**Entries supplied:**
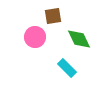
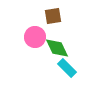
green diamond: moved 22 px left, 9 px down
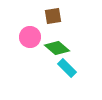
pink circle: moved 5 px left
green diamond: rotated 25 degrees counterclockwise
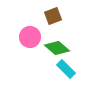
brown square: rotated 12 degrees counterclockwise
cyan rectangle: moved 1 px left, 1 px down
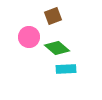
pink circle: moved 1 px left
cyan rectangle: rotated 48 degrees counterclockwise
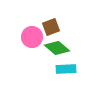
brown square: moved 2 px left, 11 px down
pink circle: moved 3 px right
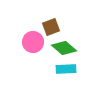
pink circle: moved 1 px right, 5 px down
green diamond: moved 7 px right
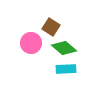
brown square: rotated 36 degrees counterclockwise
pink circle: moved 2 px left, 1 px down
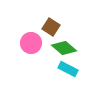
cyan rectangle: moved 2 px right; rotated 30 degrees clockwise
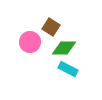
pink circle: moved 1 px left, 1 px up
green diamond: rotated 40 degrees counterclockwise
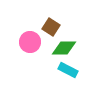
cyan rectangle: moved 1 px down
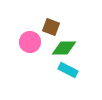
brown square: rotated 12 degrees counterclockwise
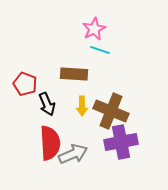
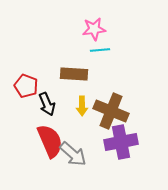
pink star: rotated 20 degrees clockwise
cyan line: rotated 24 degrees counterclockwise
red pentagon: moved 1 px right, 2 px down
red semicircle: moved 2 px up; rotated 20 degrees counterclockwise
gray arrow: rotated 64 degrees clockwise
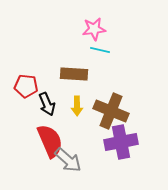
cyan line: rotated 18 degrees clockwise
red pentagon: rotated 15 degrees counterclockwise
yellow arrow: moved 5 px left
gray arrow: moved 5 px left, 6 px down
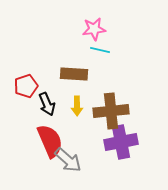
red pentagon: rotated 25 degrees counterclockwise
brown cross: rotated 28 degrees counterclockwise
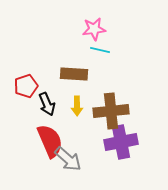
gray arrow: moved 1 px up
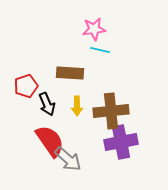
brown rectangle: moved 4 px left, 1 px up
red semicircle: rotated 12 degrees counterclockwise
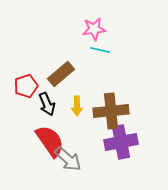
brown rectangle: moved 9 px left, 1 px down; rotated 44 degrees counterclockwise
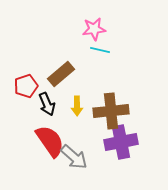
gray arrow: moved 6 px right, 2 px up
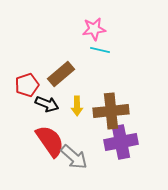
red pentagon: moved 1 px right, 1 px up
black arrow: rotated 45 degrees counterclockwise
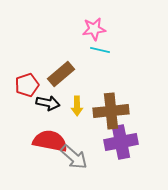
black arrow: moved 1 px right, 1 px up; rotated 10 degrees counterclockwise
red semicircle: rotated 44 degrees counterclockwise
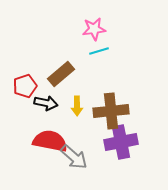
cyan line: moved 1 px left, 1 px down; rotated 30 degrees counterclockwise
red pentagon: moved 2 px left, 1 px down
black arrow: moved 2 px left
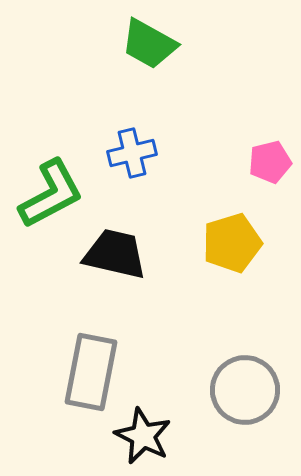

**Aim of the task:** Copy every line of these entries word for word, leaving out the pictures.

**Result for this exercise:**
green diamond: moved 22 px left, 9 px down
pink circle: moved 5 px left
green diamond: rotated 25 degrees counterclockwise
brown square: rotated 12 degrees counterclockwise
cyan rectangle: moved 1 px left, 1 px down
pink circle: moved 1 px left
cyan rectangle: rotated 48 degrees counterclockwise
brown square: moved 2 px left, 11 px down
pink circle: moved 3 px right
pink circle: moved 1 px right, 5 px down
green diamond: moved 7 px right
brown square: rotated 36 degrees counterclockwise
pink circle: moved 2 px left, 1 px down
cyan rectangle: moved 2 px right; rotated 30 degrees clockwise
pink circle: moved 1 px left, 1 px up
green diamond: rotated 40 degrees counterclockwise
cyan rectangle: moved 1 px down
brown square: rotated 12 degrees counterclockwise
pink star: rotated 20 degrees clockwise
cyan line: rotated 24 degrees counterclockwise
red pentagon: moved 1 px right, 2 px down
red semicircle: moved 2 px up; rotated 20 degrees counterclockwise
gray arrow: rotated 64 degrees clockwise
cyan line: rotated 18 degrees clockwise
red pentagon: rotated 15 degrees counterclockwise
yellow arrow: moved 5 px left
gray arrow: moved 5 px left, 6 px down
red pentagon: rotated 25 degrees counterclockwise
brown cross: rotated 28 degrees counterclockwise
gray arrow: moved 1 px up
brown rectangle: moved 4 px left, 1 px up
red semicircle: rotated 12 degrees counterclockwise
brown rectangle: moved 9 px left, 1 px down; rotated 44 degrees counterclockwise
gray arrow: moved 6 px right, 2 px up
red pentagon: moved 1 px right, 1 px up
black arrow: rotated 45 degrees counterclockwise
black arrow: moved 1 px right, 1 px up; rotated 10 degrees counterclockwise
red semicircle: rotated 44 degrees counterclockwise
cyan line: moved 1 px left, 1 px down; rotated 30 degrees counterclockwise
red pentagon: moved 2 px left, 1 px down
black arrow: moved 2 px left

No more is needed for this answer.